**Description of the task:** What is wanted is every line below from the one with "to [463 543]" up to and including the one with "torus [562 199]", retyped exactly, pictures excluded, nothing else.

**Materials provided:**
--- START ---

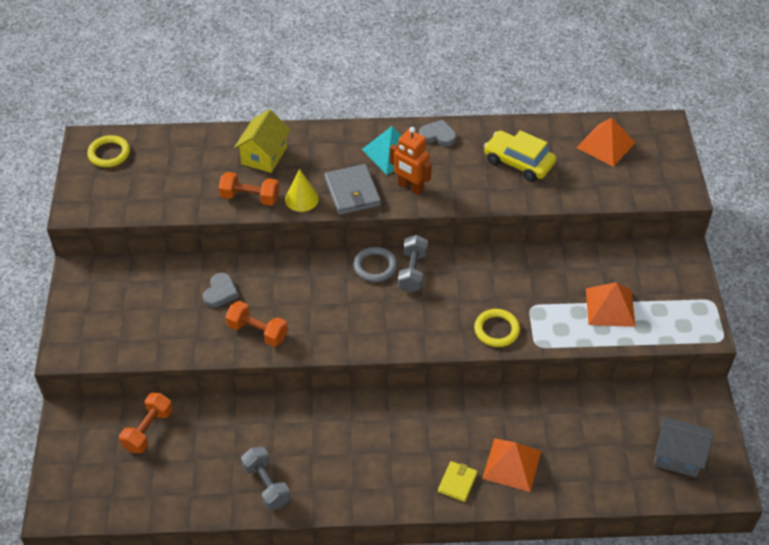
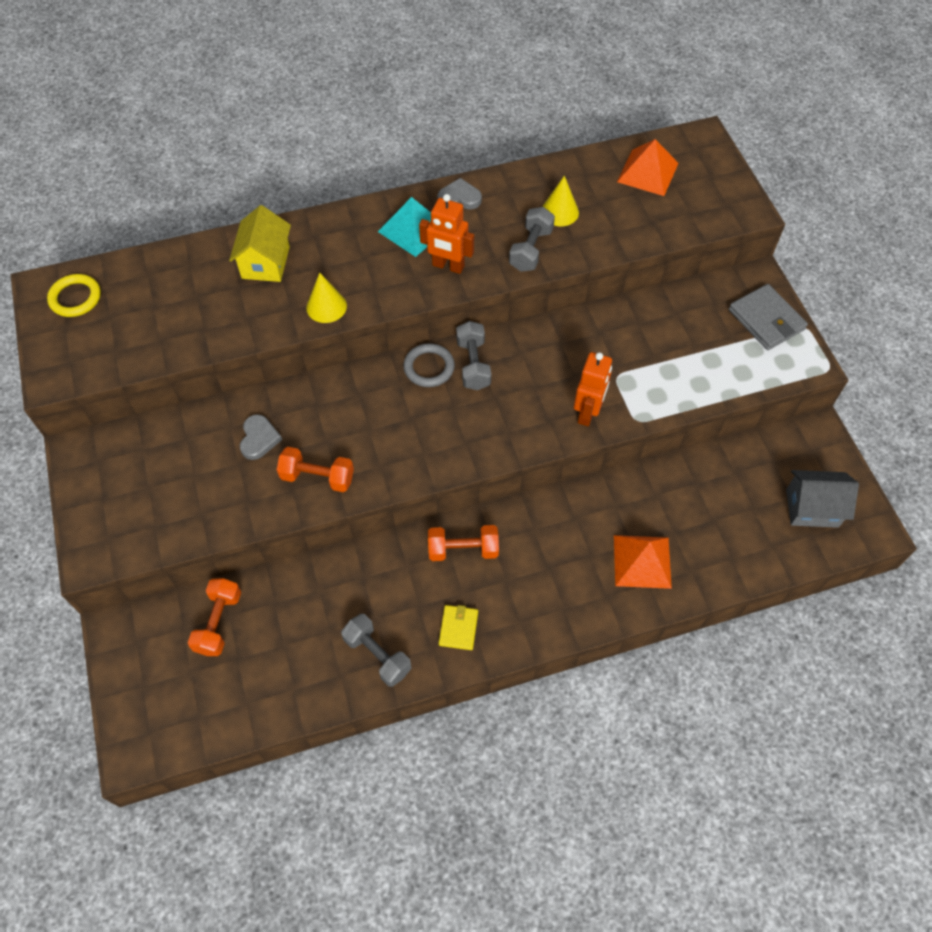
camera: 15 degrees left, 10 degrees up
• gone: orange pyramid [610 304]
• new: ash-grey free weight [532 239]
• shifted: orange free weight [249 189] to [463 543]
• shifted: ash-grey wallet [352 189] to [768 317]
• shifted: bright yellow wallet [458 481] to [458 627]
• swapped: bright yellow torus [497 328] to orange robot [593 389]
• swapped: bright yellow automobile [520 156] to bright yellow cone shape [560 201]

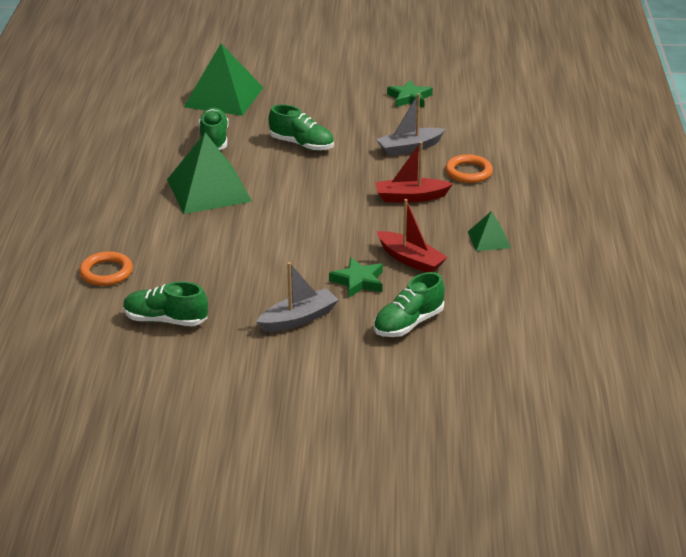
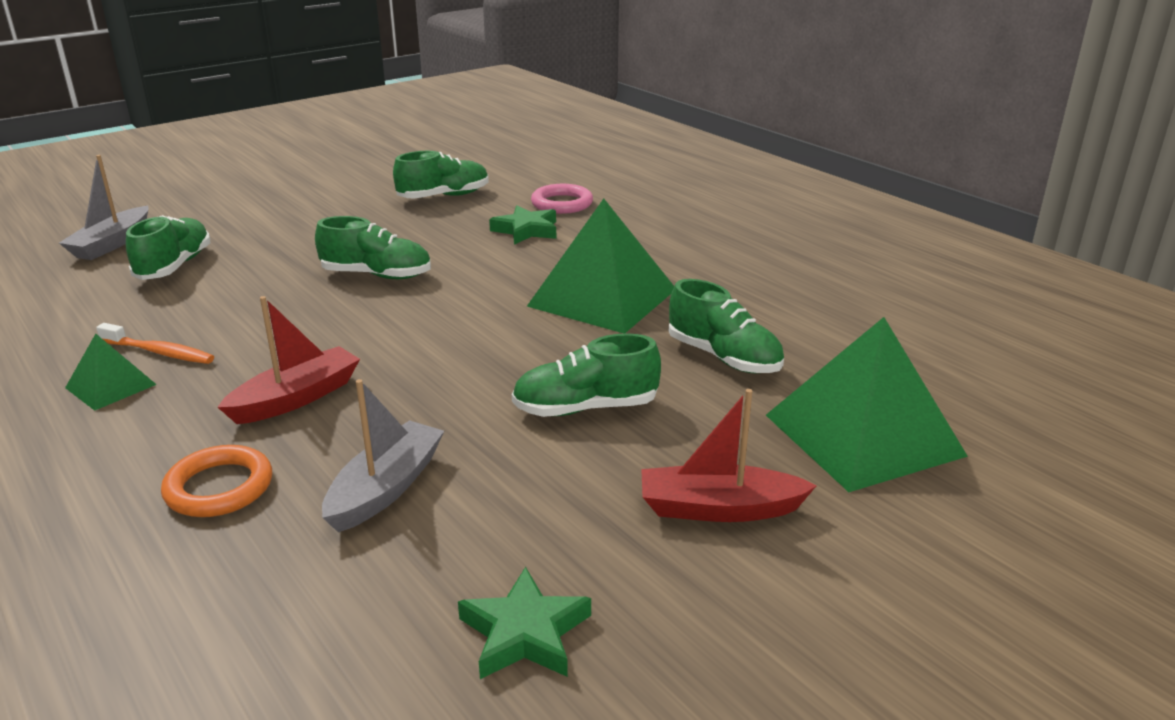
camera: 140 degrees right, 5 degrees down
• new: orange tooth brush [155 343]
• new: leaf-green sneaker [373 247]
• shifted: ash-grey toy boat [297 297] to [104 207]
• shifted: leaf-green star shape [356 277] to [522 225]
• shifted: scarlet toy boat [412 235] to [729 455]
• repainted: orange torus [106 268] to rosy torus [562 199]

--- END ---
--- START ---

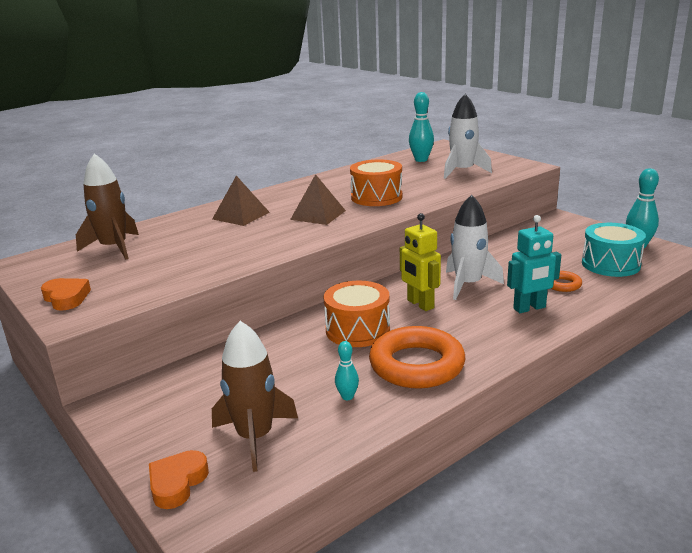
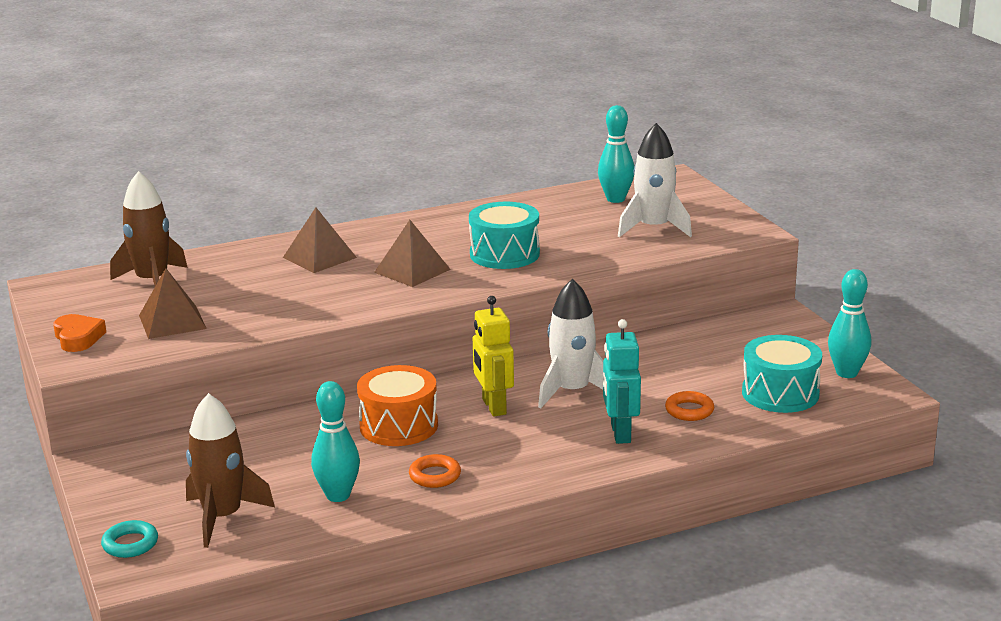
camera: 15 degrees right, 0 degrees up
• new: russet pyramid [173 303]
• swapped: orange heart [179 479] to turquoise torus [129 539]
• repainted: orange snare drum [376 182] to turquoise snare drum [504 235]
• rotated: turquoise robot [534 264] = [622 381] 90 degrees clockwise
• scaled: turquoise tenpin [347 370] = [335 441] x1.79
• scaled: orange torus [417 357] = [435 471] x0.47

--- END ---
--- START ---

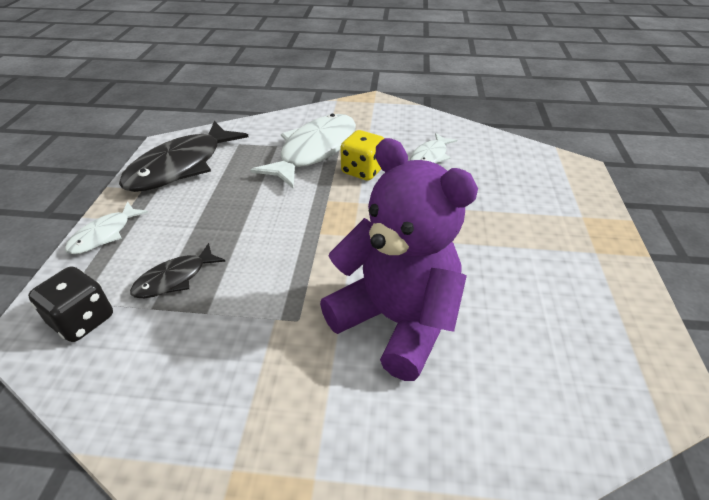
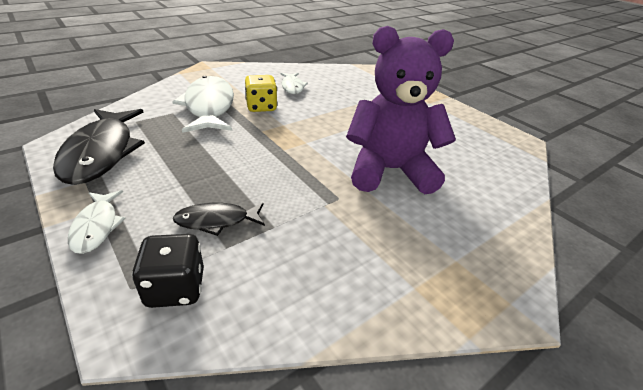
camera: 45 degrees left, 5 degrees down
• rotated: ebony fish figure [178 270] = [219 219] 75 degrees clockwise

--- END ---

**Exercise result:**
• shifted: orange free weight [249 189] to [463 543]
• shifted: ash-grey wallet [352 189] to [768 317]
• shifted: bright yellow wallet [458 481] to [458 627]
• swapped: bright yellow torus [497 328] to orange robot [593 389]
• swapped: bright yellow automobile [520 156] to bright yellow cone shape [560 201]

camera: 140 degrees right, 5 degrees down
• new: orange tooth brush [155 343]
• new: leaf-green sneaker [373 247]
• shifted: ash-grey toy boat [297 297] to [104 207]
• shifted: leaf-green star shape [356 277] to [522 225]
• shifted: scarlet toy boat [412 235] to [729 455]
• repainted: orange torus [106 268] to rosy torus [562 199]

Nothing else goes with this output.